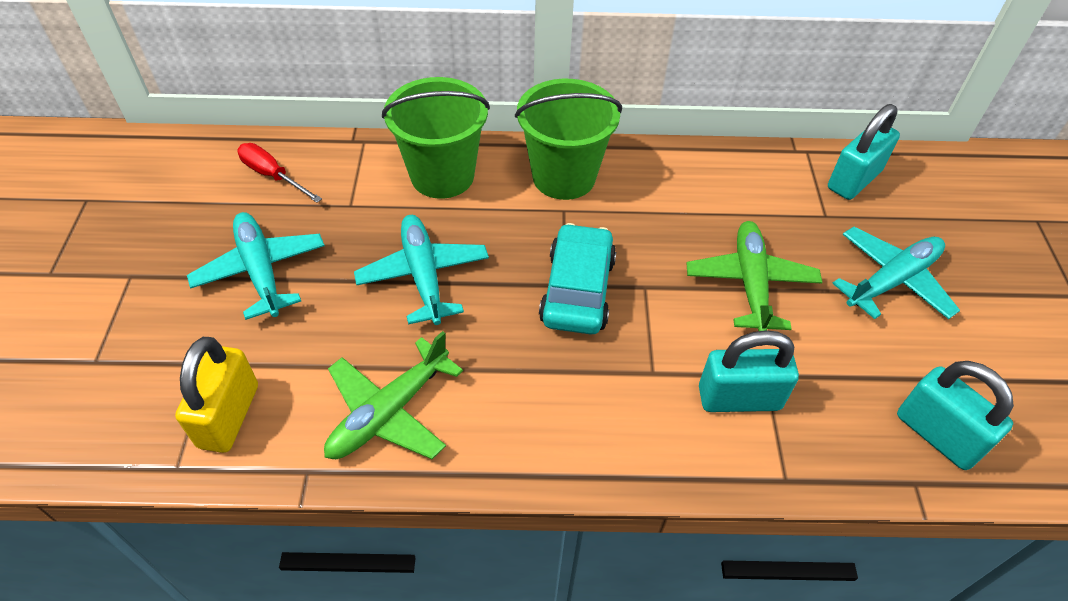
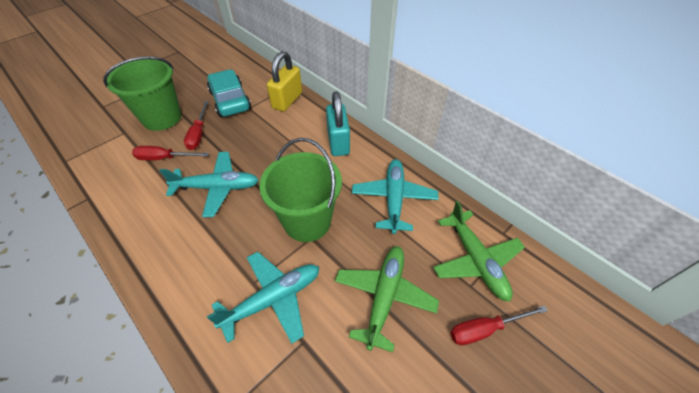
red screwdriver: [238,143,322,203] = 1 -> [132,146,209,160] [184,101,209,150] [450,305,548,345] = 3
turquoise padlock: [699,330,799,412] [828,104,900,200] [897,361,1014,470] = 3 -> [326,91,350,156] = 1

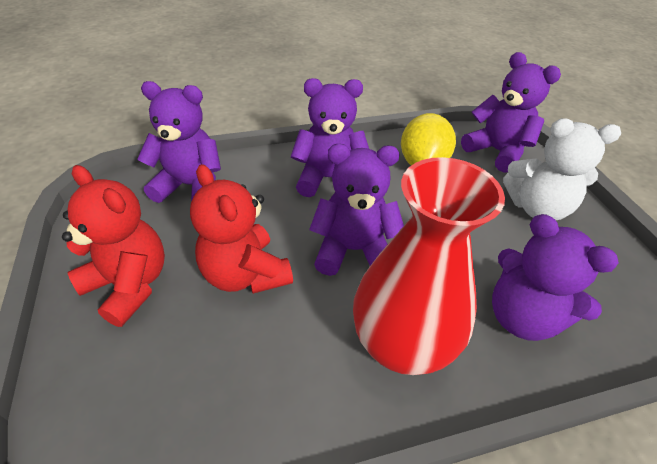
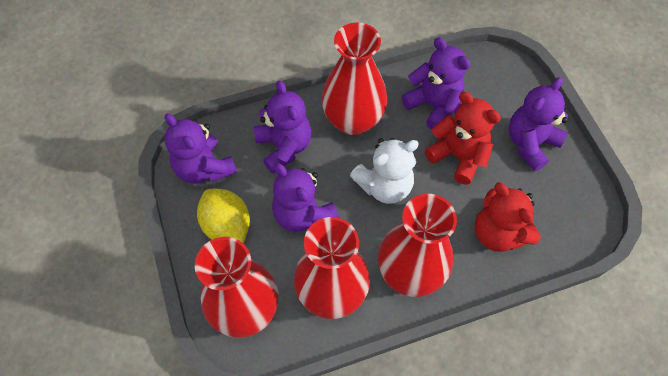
red vase: [353,157,505,375] = 1 -> [195,237,278,338] [294,217,370,319] [322,22,387,135] [378,194,457,297] = 4

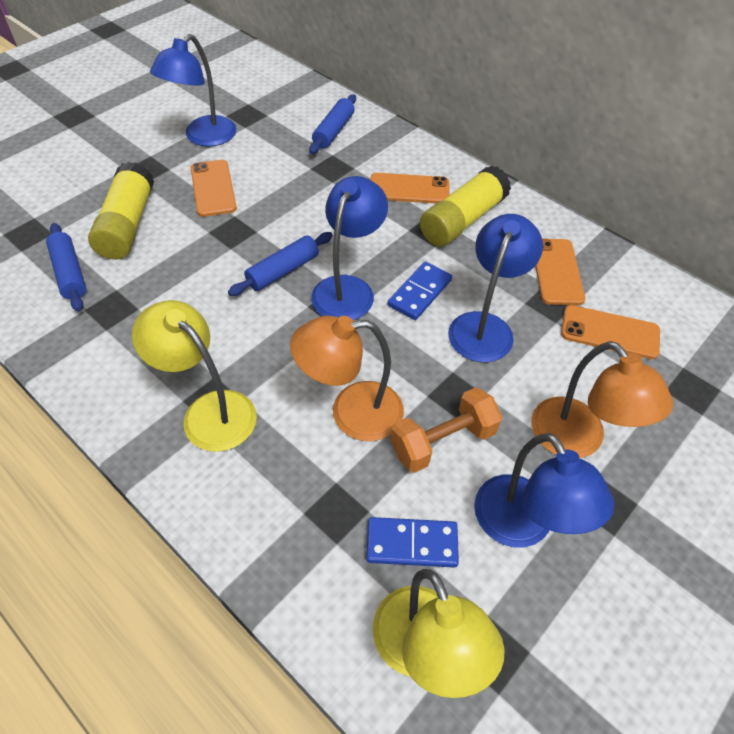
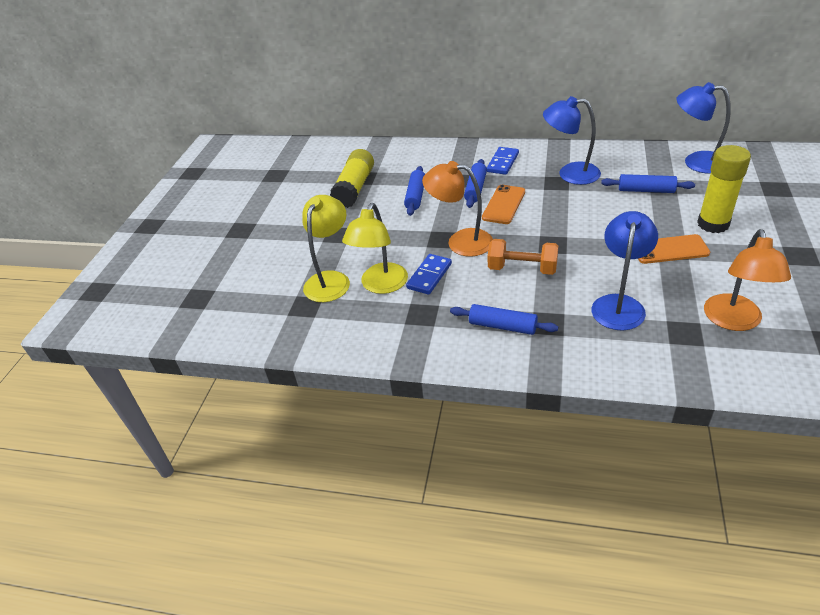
blue lamp: [150,34,236,147] [311,176,388,320] [448,214,543,362] [474,433,614,547] = 4 -> [543,96,601,185] [591,211,658,331] [676,82,731,174] = 3
blue rolling pin: [46,223,86,312] [228,232,333,296] [309,94,356,154] = 3 -> [404,166,425,216] [450,304,558,335] [464,159,487,208] [601,174,695,193] = 4
orange phone: [190,160,237,217] [371,173,449,203] [535,238,585,305] [561,305,660,359] = 4 -> [482,185,525,224] [638,234,710,264] = 2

* [Description of the task]
Those lines of the records that contain the string "blue" should be identified and copied.

* [Answer to the exercise]
blue lamp: [150,34,236,147] [311,176,388,320] [448,214,543,362] [474,433,614,547] = 4 -> [543,96,601,185] [591,211,658,331] [676,82,731,174] = 3
blue rolling pin: [46,223,86,312] [228,232,333,296] [309,94,356,154] = 3 -> [404,166,425,216] [450,304,558,335] [464,159,487,208] [601,174,695,193] = 4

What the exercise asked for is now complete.